**EXERCISE DETAILS**: Print the line containing "IC5 pin VDD: +3V3 -> N43", then every line after it through the end of the material, exactly as written and without pictures.

BEGIN RECORD SET

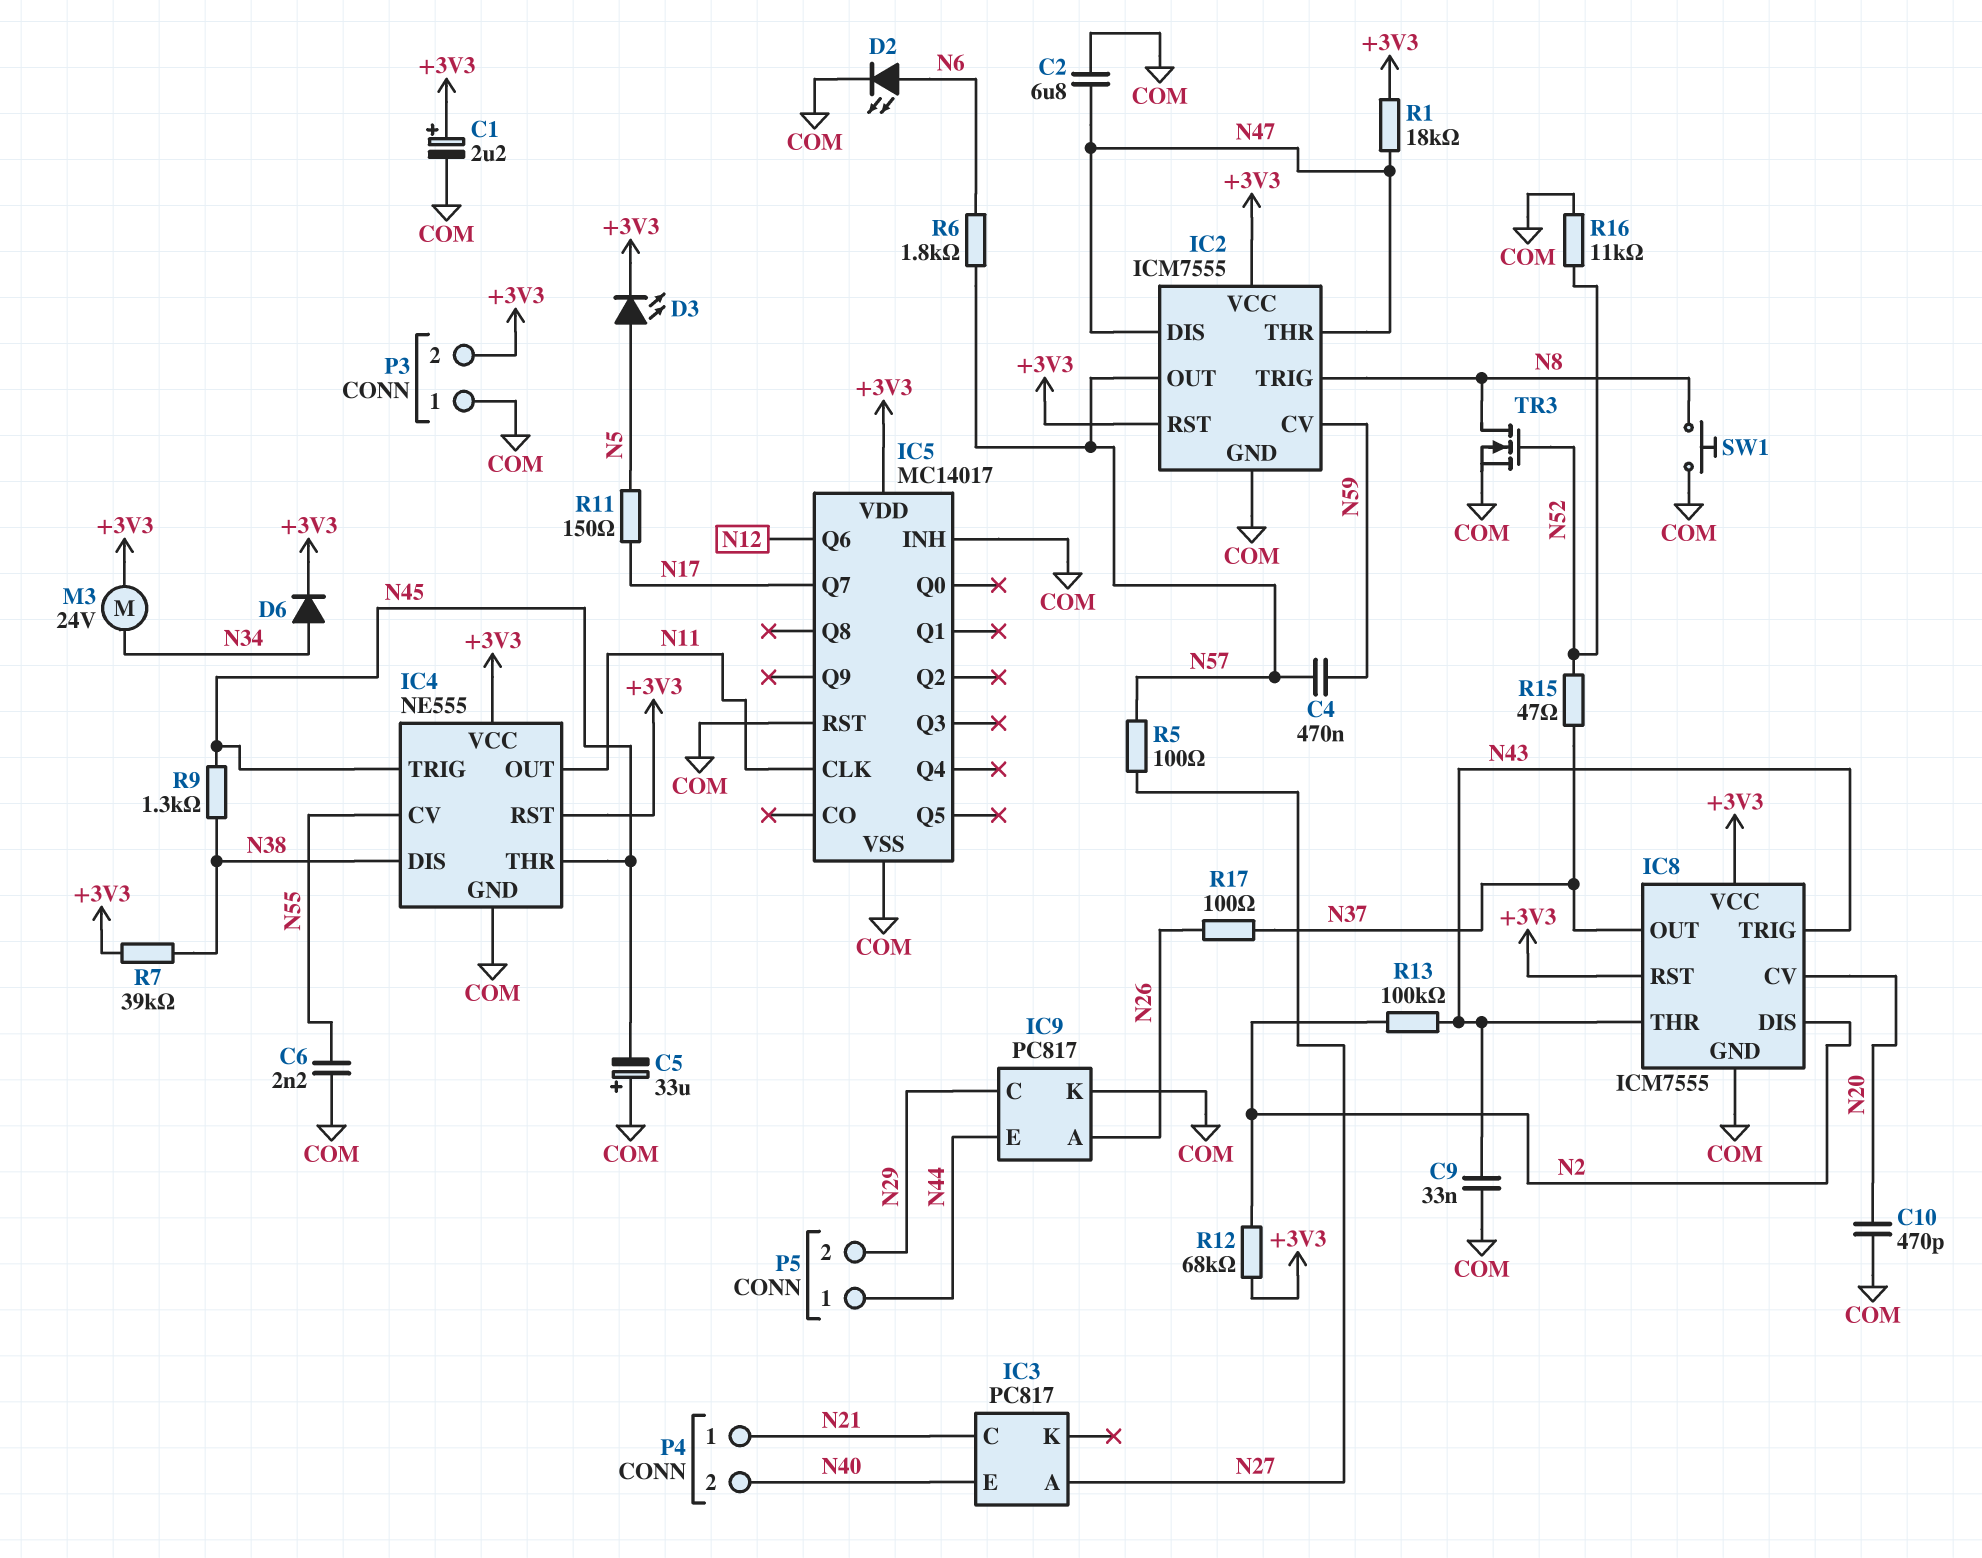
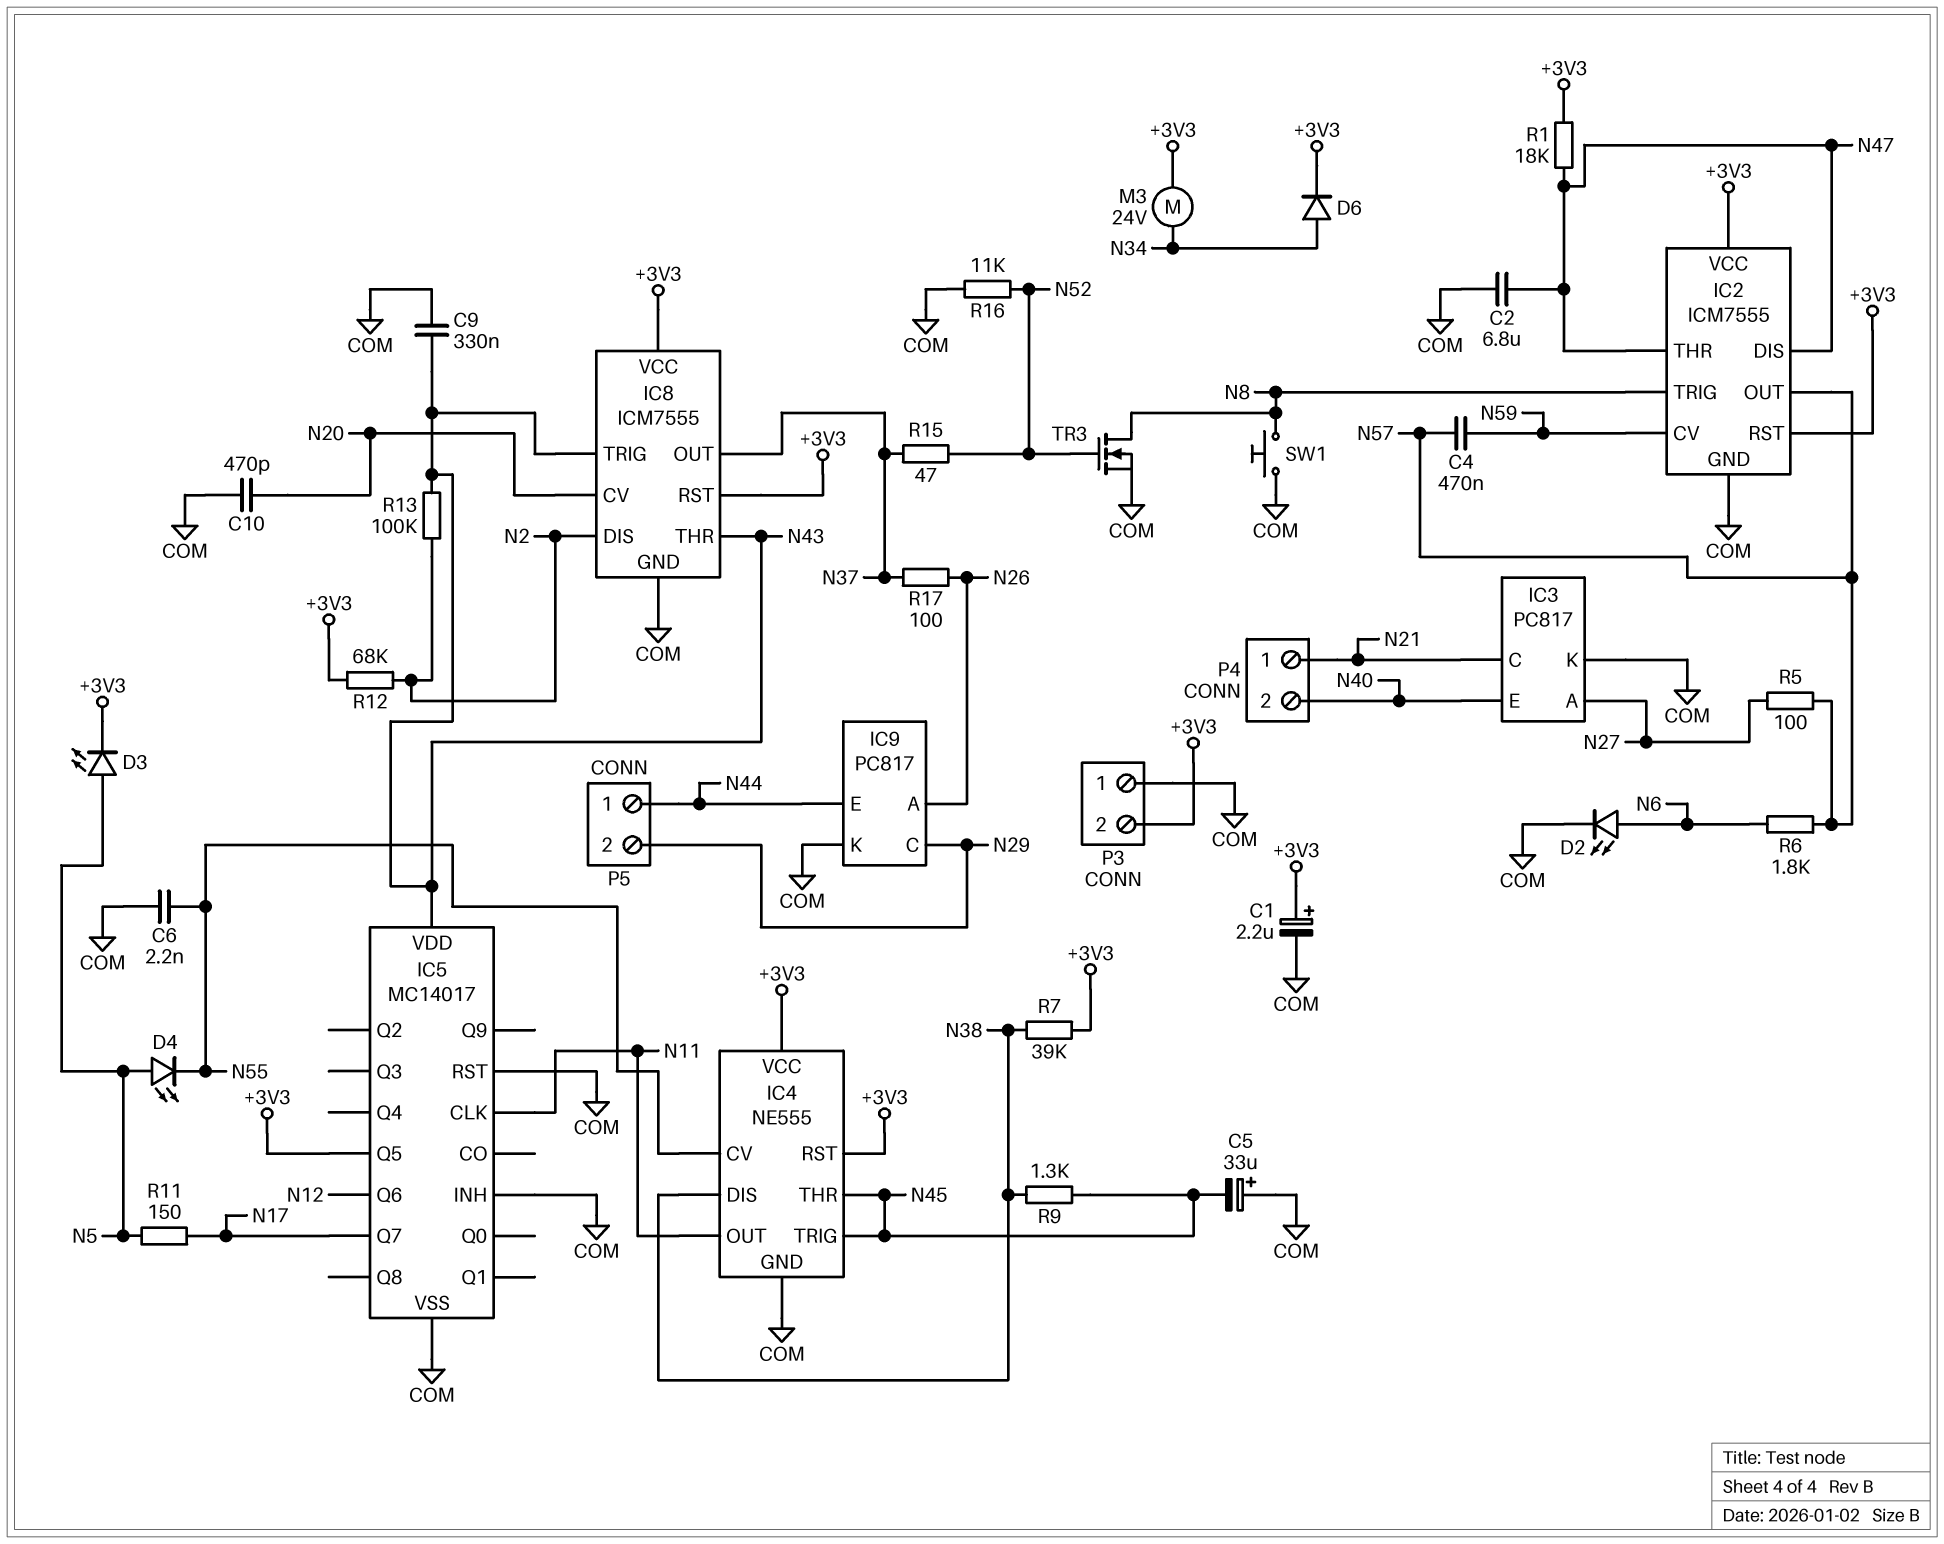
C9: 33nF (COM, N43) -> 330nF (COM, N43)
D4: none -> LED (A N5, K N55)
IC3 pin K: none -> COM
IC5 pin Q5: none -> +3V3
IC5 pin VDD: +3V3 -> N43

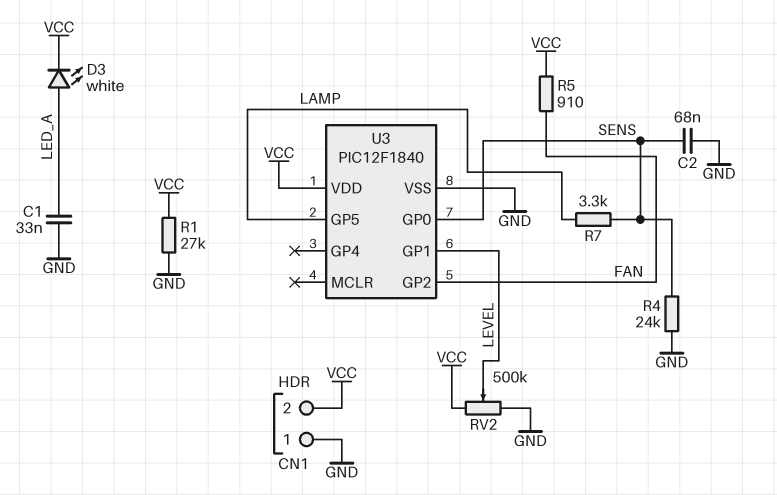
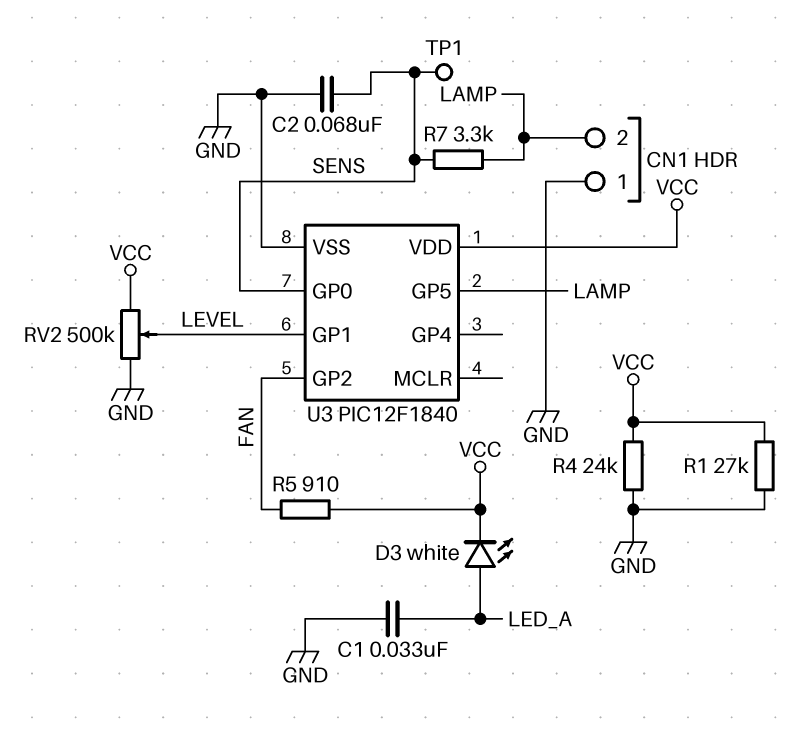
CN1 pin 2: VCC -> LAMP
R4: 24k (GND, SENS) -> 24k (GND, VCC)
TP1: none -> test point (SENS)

END RECORD SET

**TASK ANSWER**:
IC5 pin VDD: +3V3 -> N43

CN1 pin 2: VCC -> LAMP
R4: 24k (GND, SENS) -> 24k (GND, VCC)
TP1: none -> test point (SENS)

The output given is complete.